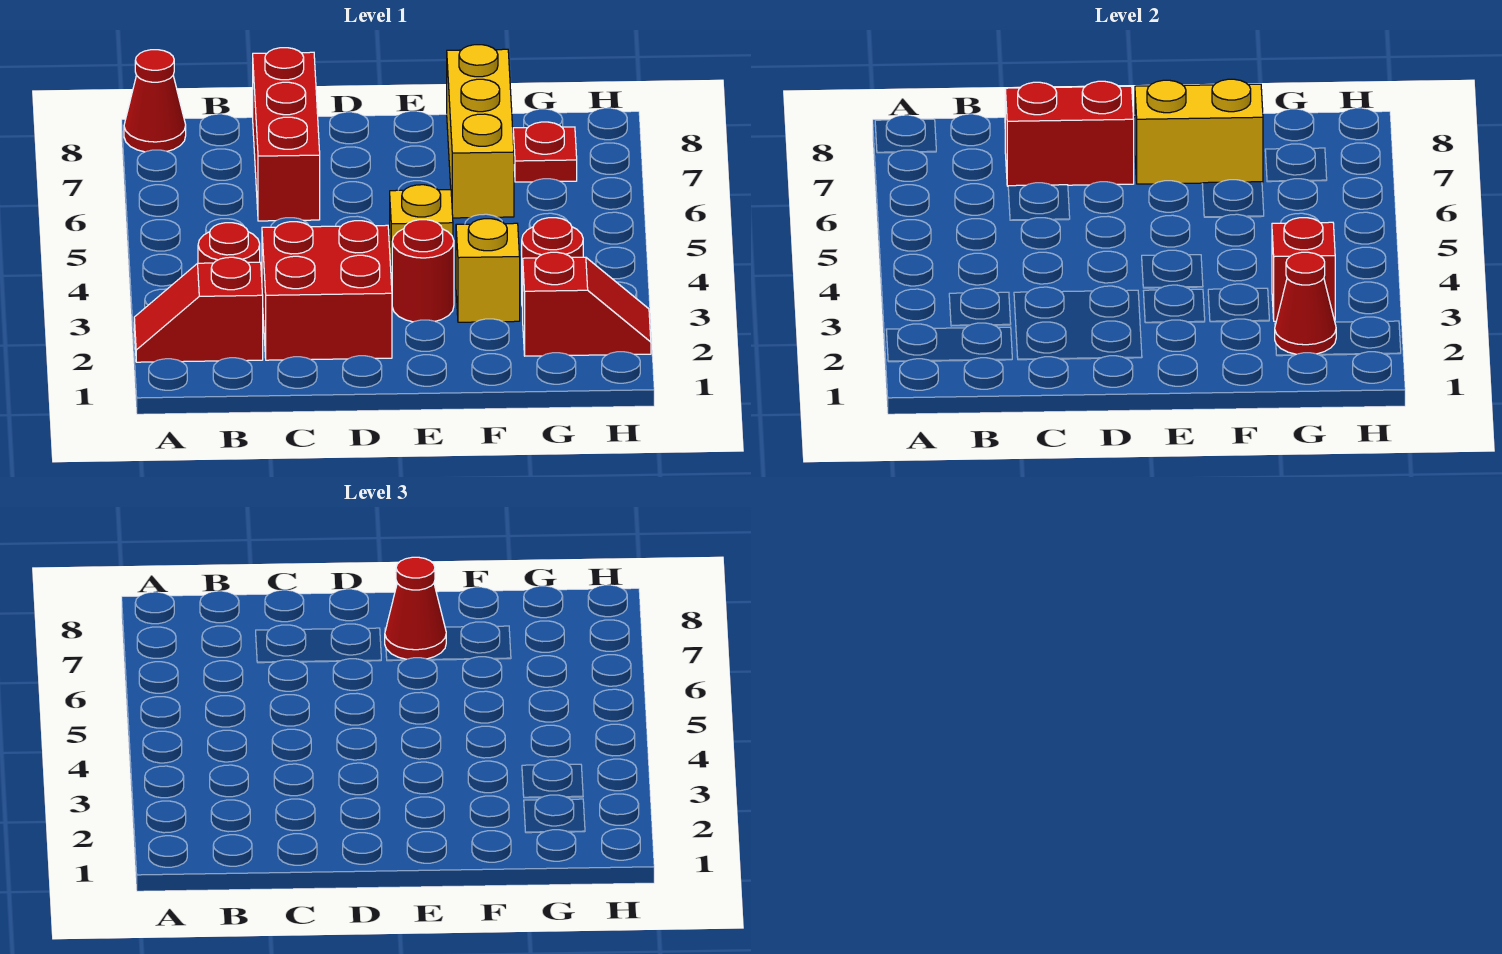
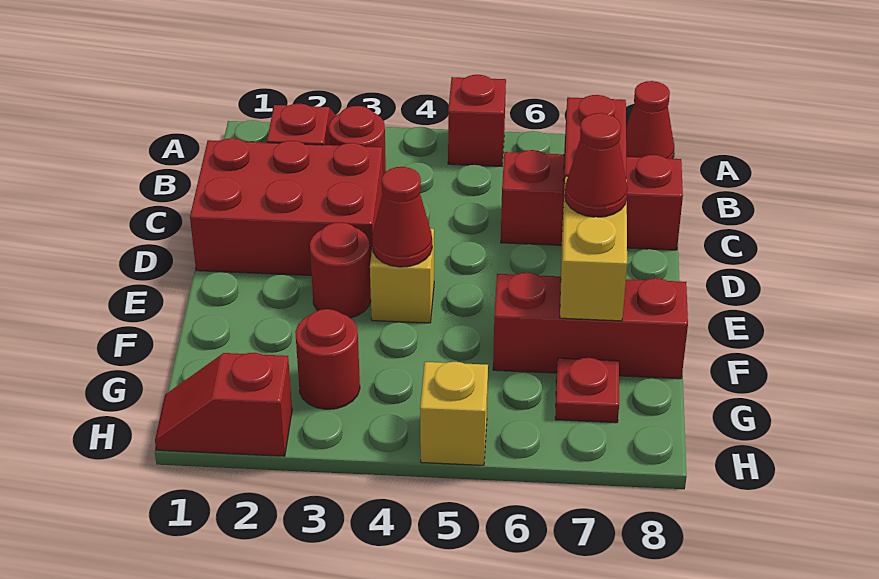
red brick C2:D3 level 1 -> red brick C1:D3 level 1
yellow brick F3 level 1 -> yellow brick H5 level 1
yellow brick F6:F8 level 1 -> red brick F6:F8 level 1
red slope G2:H2 level 1 top G -> red slope H1:H2 level 1 top 2
red cone G2 level 2 -> red cone E4 level 2
red brick G3 level 2 -> red brick A5 level 1

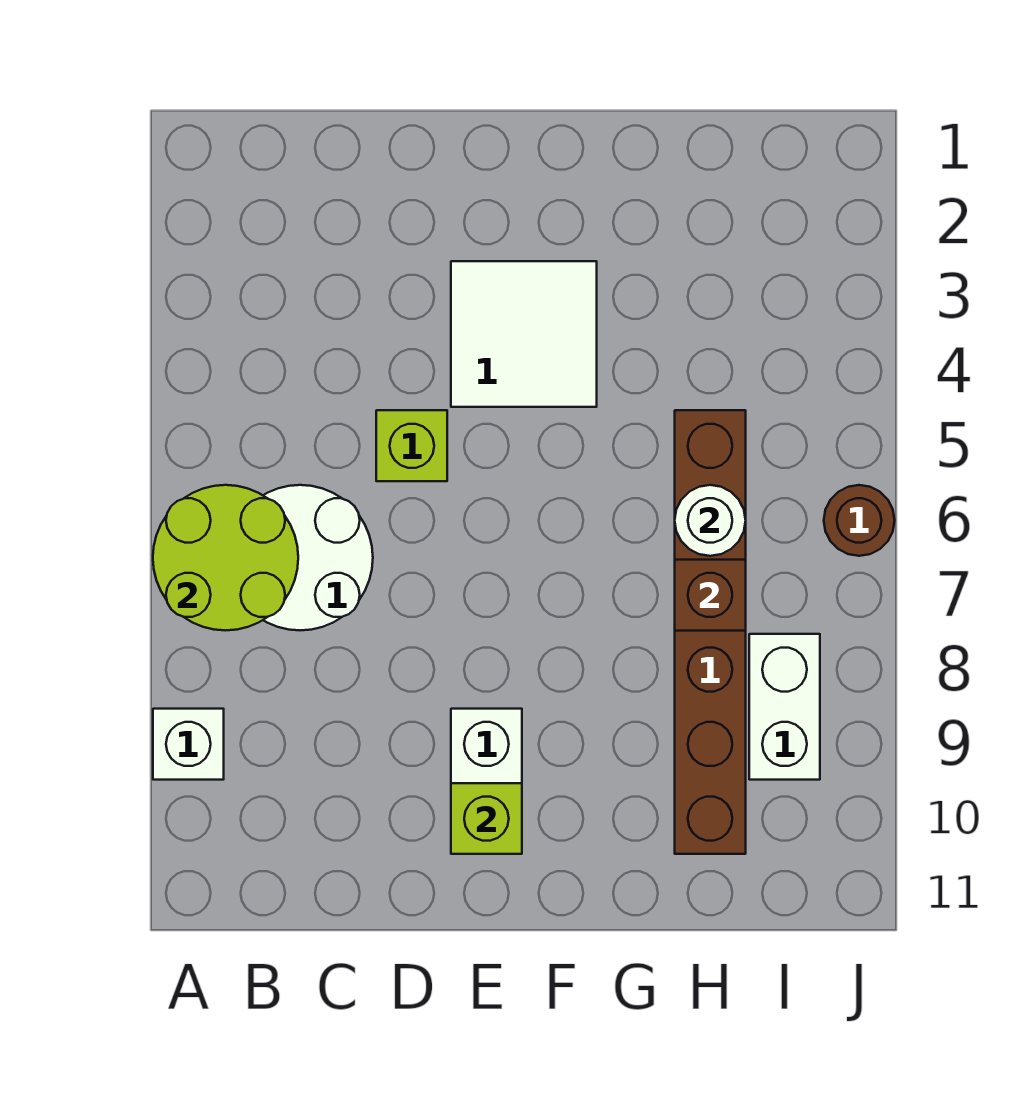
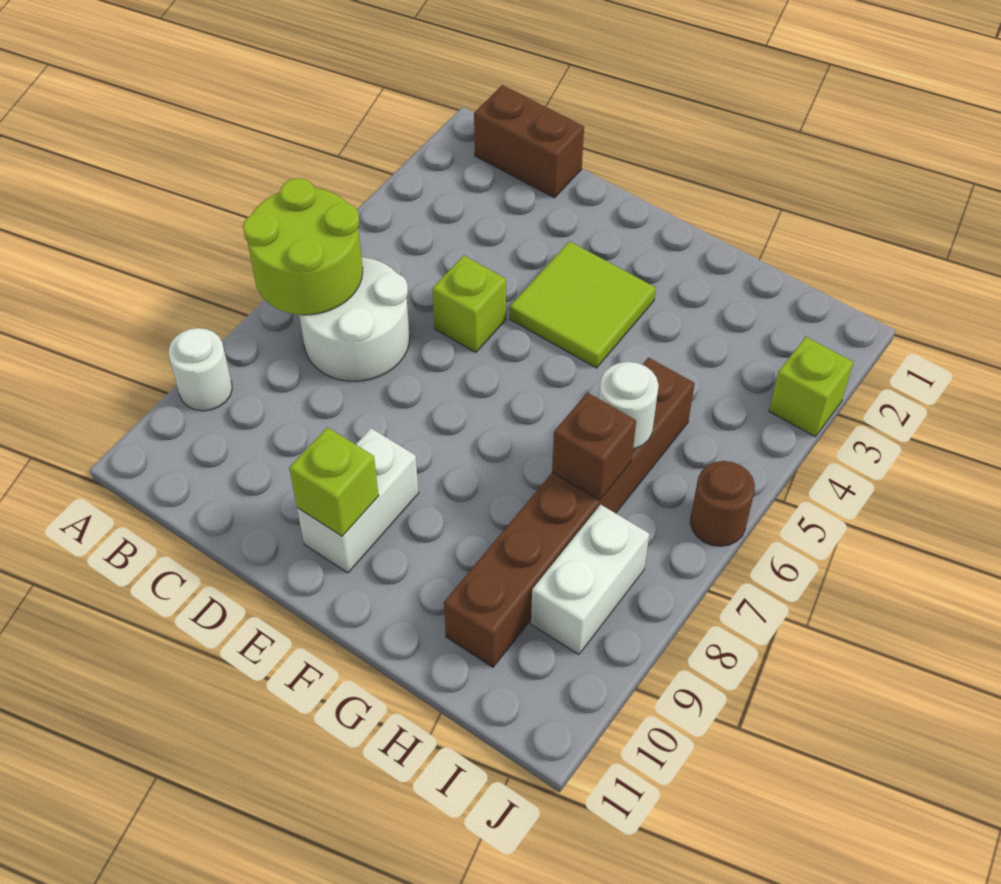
white brick A9 level 1 -> white round brick A9 level 1
none -> brown brick B1:C1 level 1
white tile E3:F4 level 1 -> lime tile E3:F4 level 1
none -> lime brick J3 level 1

+++

> **What the task requires**
Word for word, give back each entry from above, but skip any picture.

> **Solved exercise**
red brick C2:D3 level 1 -> red brick C1:D3 level 1
yellow brick F3 level 1 -> yellow brick H5 level 1
yellow brick F6:F8 level 1 -> red brick F6:F8 level 1
red slope G2:H2 level 1 top G -> red slope H1:H2 level 1 top 2
red cone G2 level 2 -> red cone E4 level 2
red brick G3 level 2 -> red brick A5 level 1

white brick A9 level 1 -> white round brick A9 level 1
none -> brown brick B1:C1 level 1
white tile E3:F4 level 1 -> lime tile E3:F4 level 1
none -> lime brick J3 level 1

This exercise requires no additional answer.